▶ _Task item_
Reproduce the records exactly, beginning with their first line and ending with the line that contains "(536, 181) = (386, 226): yellow shoe -> none", and output nothing more.

--- Data for review Enclosed Below ---

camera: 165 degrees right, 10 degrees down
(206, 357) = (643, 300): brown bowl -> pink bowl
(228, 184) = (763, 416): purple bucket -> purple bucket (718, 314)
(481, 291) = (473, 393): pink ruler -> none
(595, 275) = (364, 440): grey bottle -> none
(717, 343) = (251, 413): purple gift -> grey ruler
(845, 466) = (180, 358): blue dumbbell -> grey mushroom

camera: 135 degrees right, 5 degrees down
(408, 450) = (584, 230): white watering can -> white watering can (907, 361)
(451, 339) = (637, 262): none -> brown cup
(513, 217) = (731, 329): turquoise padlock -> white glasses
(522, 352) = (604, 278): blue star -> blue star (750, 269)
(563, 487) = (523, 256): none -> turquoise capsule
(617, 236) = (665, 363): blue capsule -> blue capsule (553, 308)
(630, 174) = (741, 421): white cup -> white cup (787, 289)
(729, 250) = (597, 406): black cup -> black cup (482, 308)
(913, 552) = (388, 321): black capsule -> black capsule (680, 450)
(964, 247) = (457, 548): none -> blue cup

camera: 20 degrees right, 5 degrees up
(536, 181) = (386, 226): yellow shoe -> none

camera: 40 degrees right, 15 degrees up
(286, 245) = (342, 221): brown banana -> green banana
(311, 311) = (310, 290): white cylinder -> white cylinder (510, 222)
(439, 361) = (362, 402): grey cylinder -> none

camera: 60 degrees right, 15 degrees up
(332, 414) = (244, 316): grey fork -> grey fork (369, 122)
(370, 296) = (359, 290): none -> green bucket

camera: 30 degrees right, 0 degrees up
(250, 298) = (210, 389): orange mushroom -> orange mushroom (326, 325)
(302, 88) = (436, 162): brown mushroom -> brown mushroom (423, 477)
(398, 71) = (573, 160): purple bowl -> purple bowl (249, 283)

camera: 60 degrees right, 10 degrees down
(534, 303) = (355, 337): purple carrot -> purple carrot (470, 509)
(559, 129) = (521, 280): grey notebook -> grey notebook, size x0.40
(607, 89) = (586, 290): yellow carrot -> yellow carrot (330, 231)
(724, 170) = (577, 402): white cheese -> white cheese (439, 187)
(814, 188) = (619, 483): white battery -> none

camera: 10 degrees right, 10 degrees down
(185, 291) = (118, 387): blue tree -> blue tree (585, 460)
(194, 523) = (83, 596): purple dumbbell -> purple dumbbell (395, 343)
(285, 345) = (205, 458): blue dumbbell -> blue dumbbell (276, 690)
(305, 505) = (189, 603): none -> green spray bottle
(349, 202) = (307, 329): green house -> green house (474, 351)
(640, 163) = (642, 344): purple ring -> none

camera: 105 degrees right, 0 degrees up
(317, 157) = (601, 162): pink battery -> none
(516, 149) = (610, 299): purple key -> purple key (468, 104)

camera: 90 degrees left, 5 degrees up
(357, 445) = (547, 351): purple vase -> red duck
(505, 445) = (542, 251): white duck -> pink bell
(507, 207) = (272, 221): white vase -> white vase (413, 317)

--- End of Enclosed Data for review ---

▶ _Answer below_
camera: 165 degrees right, 10 degrees down
(206, 357) = (643, 300): brown bowl -> pink bowl
(228, 184) = (763, 416): purple bucket -> purple bucket (718, 314)
(481, 291) = (473, 393): pink ruler -> none
(595, 275) = (364, 440): grey bottle -> none
(717, 343) = (251, 413): purple gift -> grey ruler
(845, 466) = (180, 358): blue dumbbell -> grey mushroom

camera: 135 degrees right, 5 degrees down
(408, 450) = (584, 230): white watering can -> white watering can (907, 361)
(451, 339) = (637, 262): none -> brown cup
(513, 217) = (731, 329): turquoise padlock -> white glasses
(522, 352) = (604, 278): blue star -> blue star (750, 269)
(563, 487) = (523, 256): none -> turquoise capsule
(617, 236) = (665, 363): blue capsule -> blue capsule (553, 308)
(630, 174) = (741, 421): white cup -> white cup (787, 289)
(729, 250) = (597, 406): black cup -> black cup (482, 308)
(913, 552) = (388, 321): black capsule -> black capsule (680, 450)
(964, 247) = (457, 548): none -> blue cup

camera: 20 degrees right, 5 degrees up
(536, 181) = (386, 226): yellow shoe -> none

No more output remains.